*What you will do*. Below are some records. Retype exactly the lines from the one containing "none -> yellow cone C9 level 2" through the one containing "blue round brick H10", both included, skipping every picture.

Spatial object tracking data
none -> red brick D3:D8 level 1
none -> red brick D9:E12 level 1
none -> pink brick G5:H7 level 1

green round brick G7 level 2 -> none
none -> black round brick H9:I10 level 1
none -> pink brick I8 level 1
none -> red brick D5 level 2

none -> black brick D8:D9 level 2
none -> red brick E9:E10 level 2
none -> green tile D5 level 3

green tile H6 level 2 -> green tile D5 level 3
--
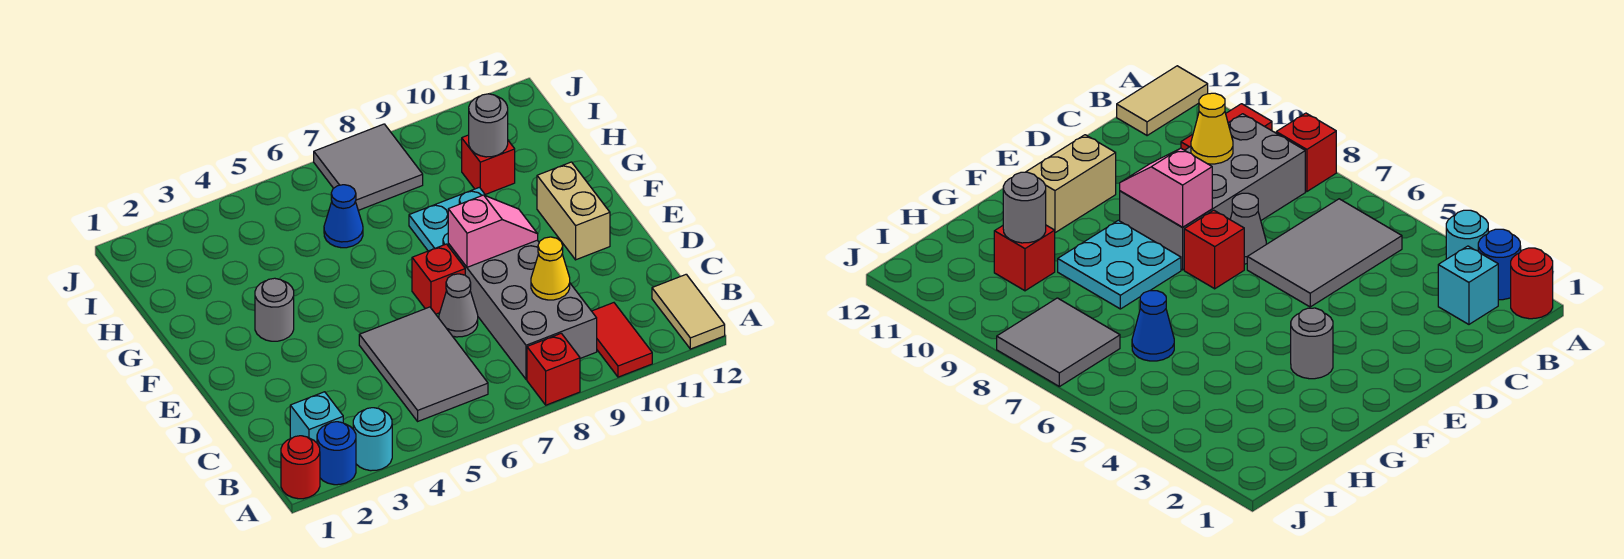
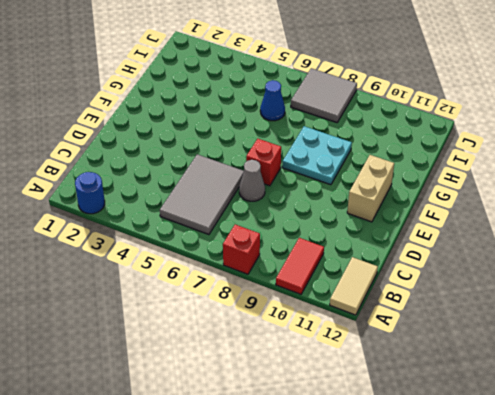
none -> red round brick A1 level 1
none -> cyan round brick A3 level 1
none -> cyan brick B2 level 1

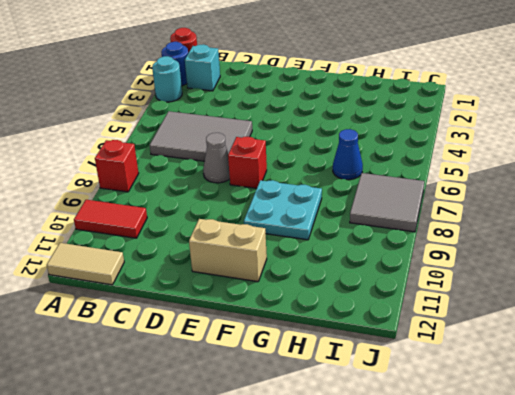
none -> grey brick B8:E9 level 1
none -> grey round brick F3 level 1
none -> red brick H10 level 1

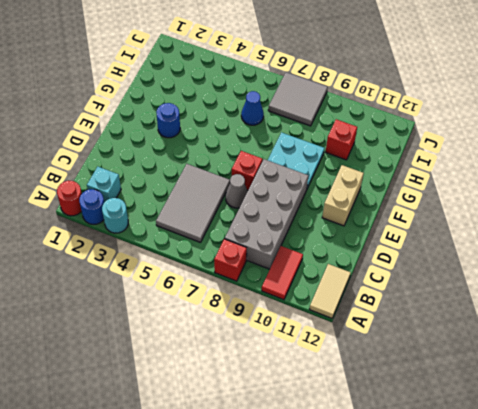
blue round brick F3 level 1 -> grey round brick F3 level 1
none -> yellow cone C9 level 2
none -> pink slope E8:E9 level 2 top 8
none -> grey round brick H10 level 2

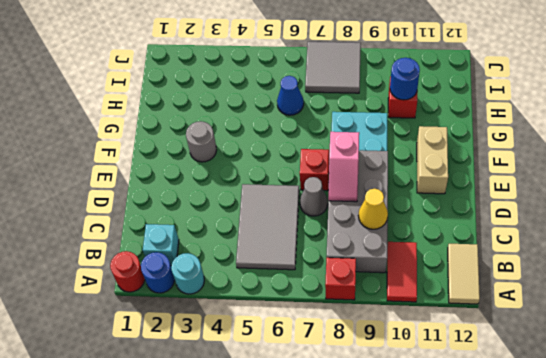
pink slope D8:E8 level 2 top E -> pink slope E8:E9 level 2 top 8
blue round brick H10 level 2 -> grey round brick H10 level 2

*Finished task*.
none -> yellow cone C9 level 2
none -> pink slope E8:E9 level 2 top 8
none -> grey round brick H10 level 2

pink slope D8:E8 level 2 top E -> pink slope E8:E9 level 2 top 8
blue round brick H10 level 2 -> grey round brick H10 level 2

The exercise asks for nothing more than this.